:: WORK TO COMPLETE ::
Answer with a bare number: the count of lines in the records below that have the word "purple".

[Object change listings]
::::::::::
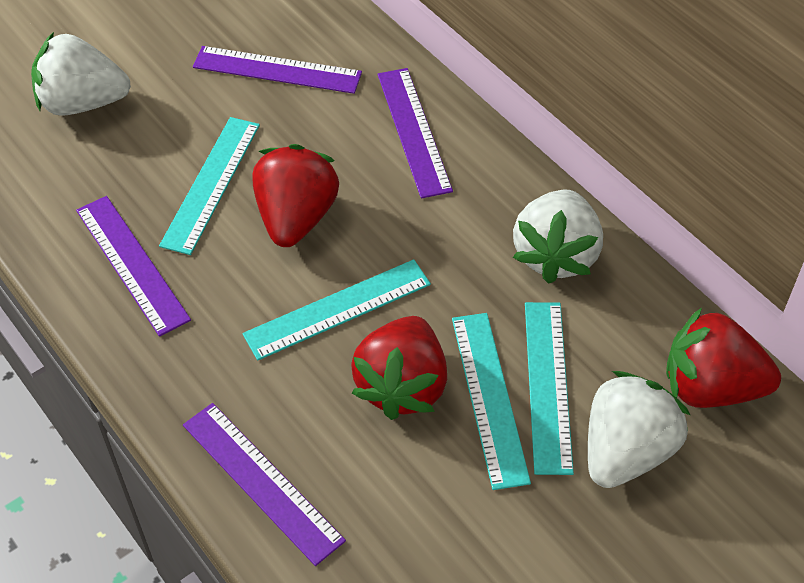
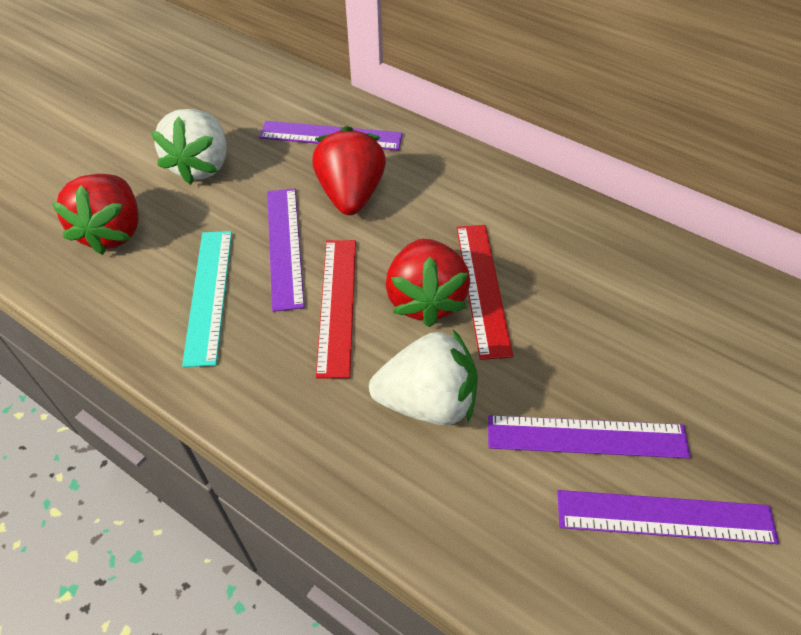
red ruler: 0 -> 2
turquoise ruler: 4 -> 1
white strawberry: 3 -> 2

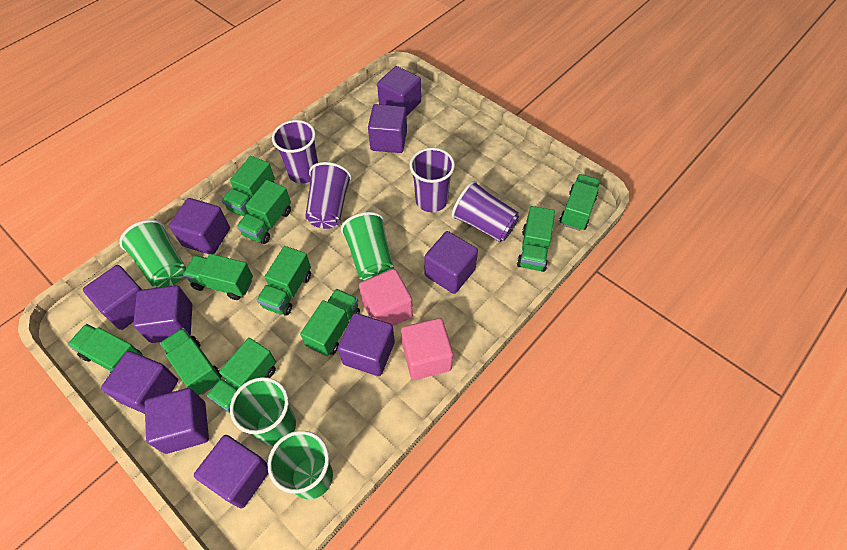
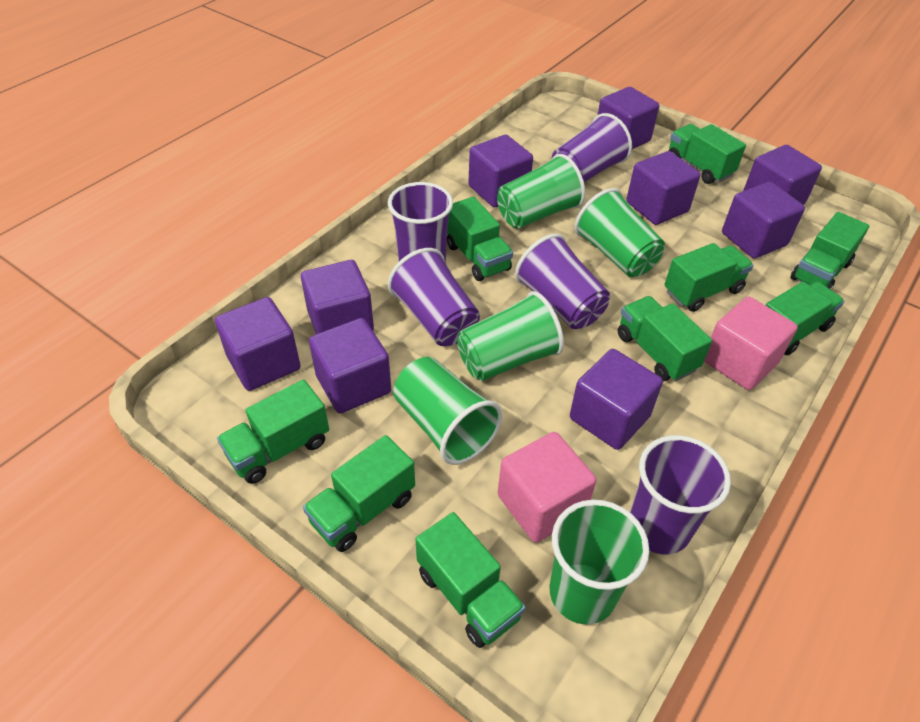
green cup: 4 -> 5
green truck: 10 -> 9
purple cube: 10 -> 9
purple cup: 4 -> 5

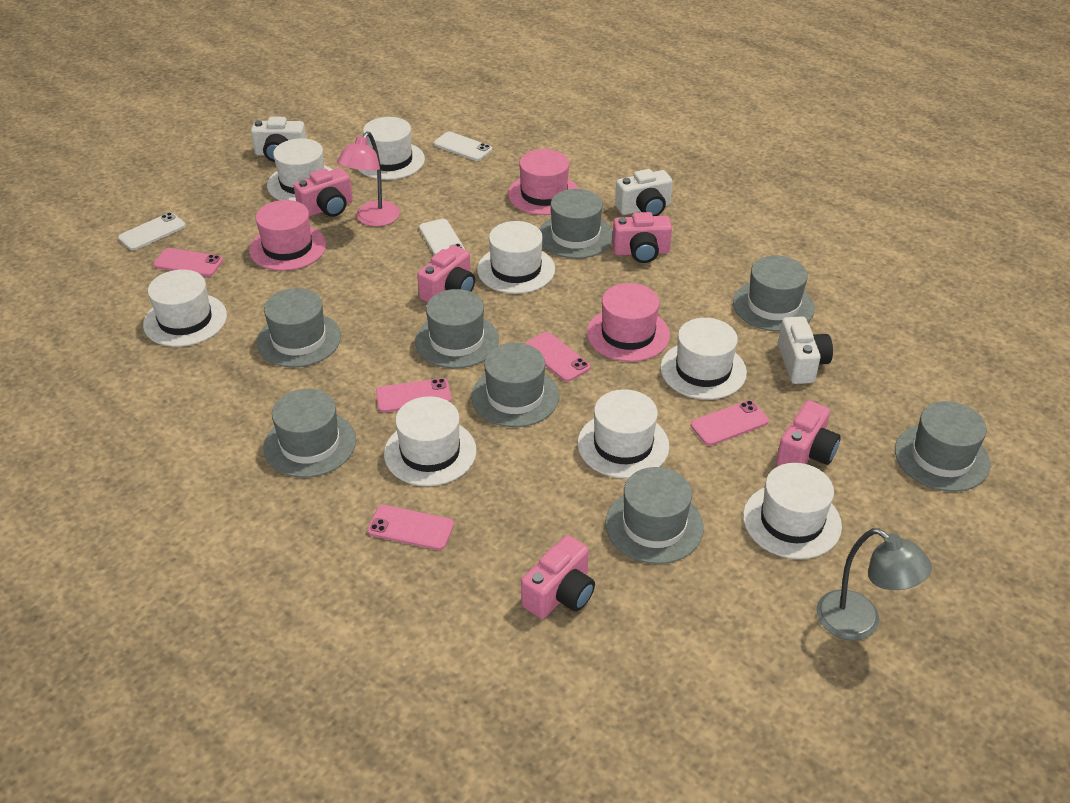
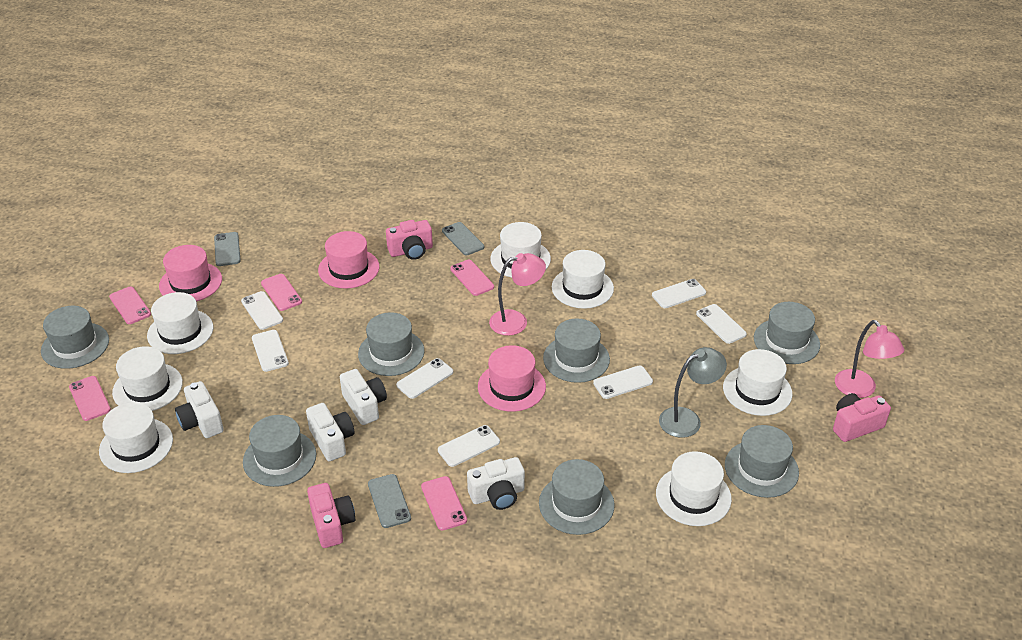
grey hat: 8 -> 7
grey phone: 0 -> 3
pink camera: 5 -> 3
pink lamp: 1 -> 2
white camera: 3 -> 4
white hat: 8 -> 7
white phone: 3 -> 7

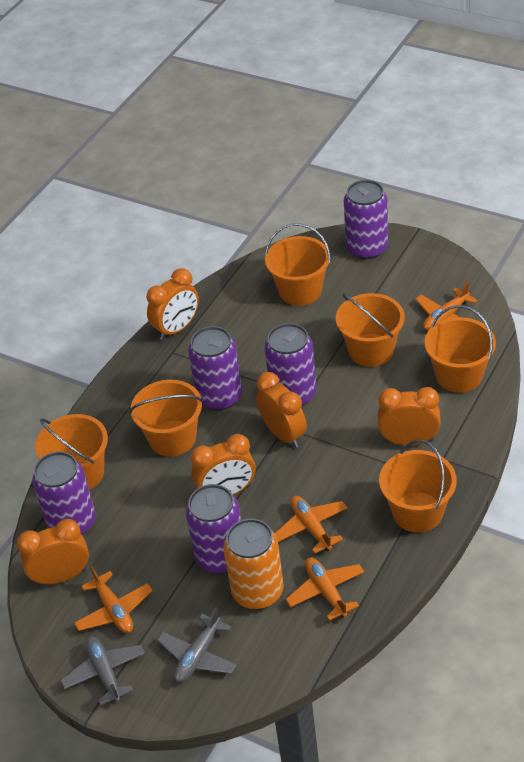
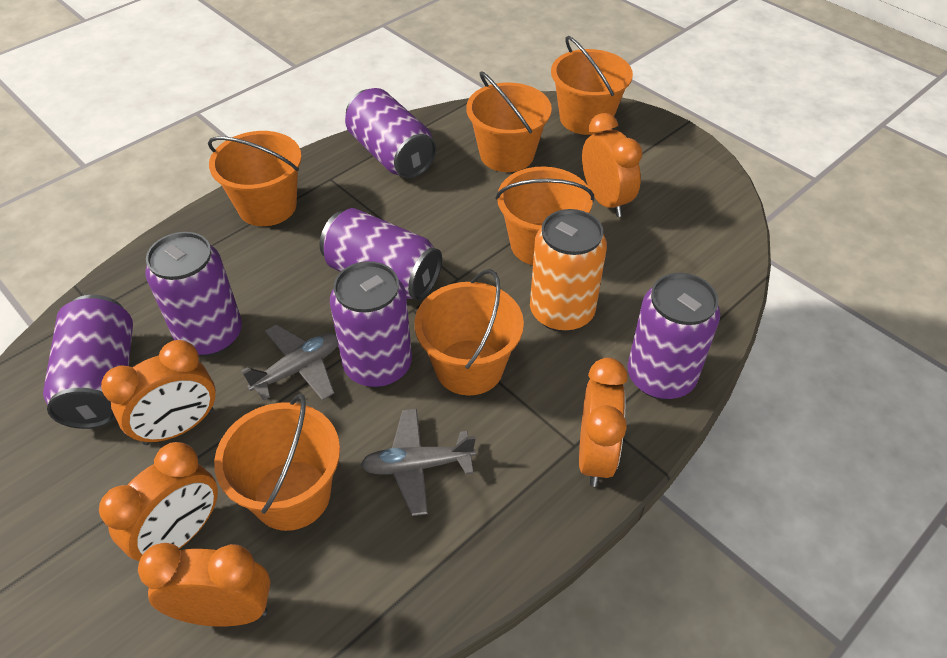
orange plane: 4 -> 0
purple can: 5 -> 6

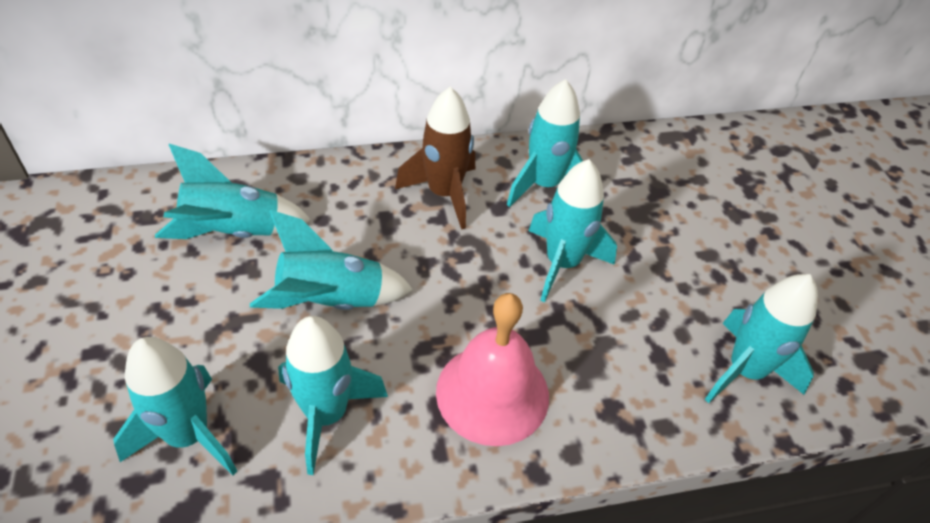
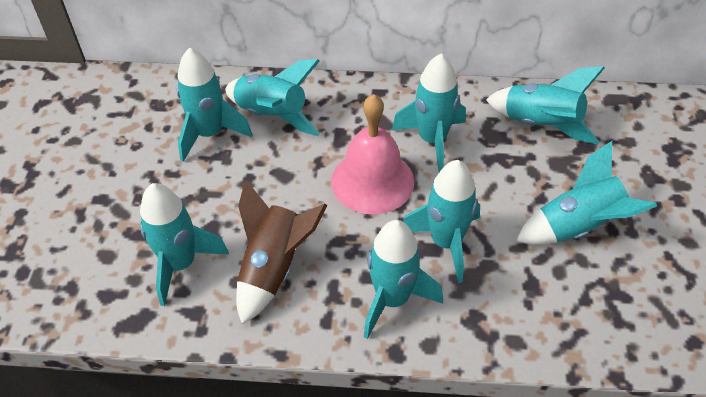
turquoise rocket: 7 -> 8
::::::::::
:: SOLUTION TO THIS PROBLEM ::
3